→ TASK OBJECTIVE
In the listing below, print exactly the lines between the line holding "black plate I10:J10" and the line holding "blue brick H8:H9", inclusive, and no more.

→ AVAILABLE DATA
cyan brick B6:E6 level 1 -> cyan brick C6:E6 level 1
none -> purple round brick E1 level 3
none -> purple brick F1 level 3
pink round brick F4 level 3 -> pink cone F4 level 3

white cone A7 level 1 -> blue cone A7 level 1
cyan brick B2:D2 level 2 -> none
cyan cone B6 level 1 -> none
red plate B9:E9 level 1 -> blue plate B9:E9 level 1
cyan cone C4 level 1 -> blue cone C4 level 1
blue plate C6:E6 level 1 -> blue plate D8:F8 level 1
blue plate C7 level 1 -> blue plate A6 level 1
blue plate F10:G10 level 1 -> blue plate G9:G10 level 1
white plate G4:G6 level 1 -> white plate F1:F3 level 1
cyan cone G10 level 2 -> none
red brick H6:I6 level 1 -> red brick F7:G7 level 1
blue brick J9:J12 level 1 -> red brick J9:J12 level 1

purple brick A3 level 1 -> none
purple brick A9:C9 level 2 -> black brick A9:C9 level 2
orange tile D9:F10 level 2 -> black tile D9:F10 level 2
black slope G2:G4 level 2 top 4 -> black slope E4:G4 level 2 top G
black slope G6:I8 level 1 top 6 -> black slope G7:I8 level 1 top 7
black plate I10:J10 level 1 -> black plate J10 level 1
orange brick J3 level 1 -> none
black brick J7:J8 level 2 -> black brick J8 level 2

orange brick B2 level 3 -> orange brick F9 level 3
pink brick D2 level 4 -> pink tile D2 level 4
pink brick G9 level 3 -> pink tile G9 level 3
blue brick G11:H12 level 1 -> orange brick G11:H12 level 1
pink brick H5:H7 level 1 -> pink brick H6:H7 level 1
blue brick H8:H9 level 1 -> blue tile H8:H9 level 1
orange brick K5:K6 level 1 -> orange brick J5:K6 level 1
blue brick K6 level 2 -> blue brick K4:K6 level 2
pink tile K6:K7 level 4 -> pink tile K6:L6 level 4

→ RESULT OF THE TASK
black plate I10:J10 level 1 -> black plate J10 level 1
orange brick J3 level 1 -> none
black brick J7:J8 level 2 -> black brick J8 level 2

orange brick B2 level 3 -> orange brick F9 level 3
pink brick D2 level 4 -> pink tile D2 level 4
pink brick G9 level 3 -> pink tile G9 level 3
blue brick G11:H12 level 1 -> orange brick G11:H12 level 1
pink brick H5:H7 level 1 -> pink brick H6:H7 level 1
blue brick H8:H9 level 1 -> blue tile H8:H9 level 1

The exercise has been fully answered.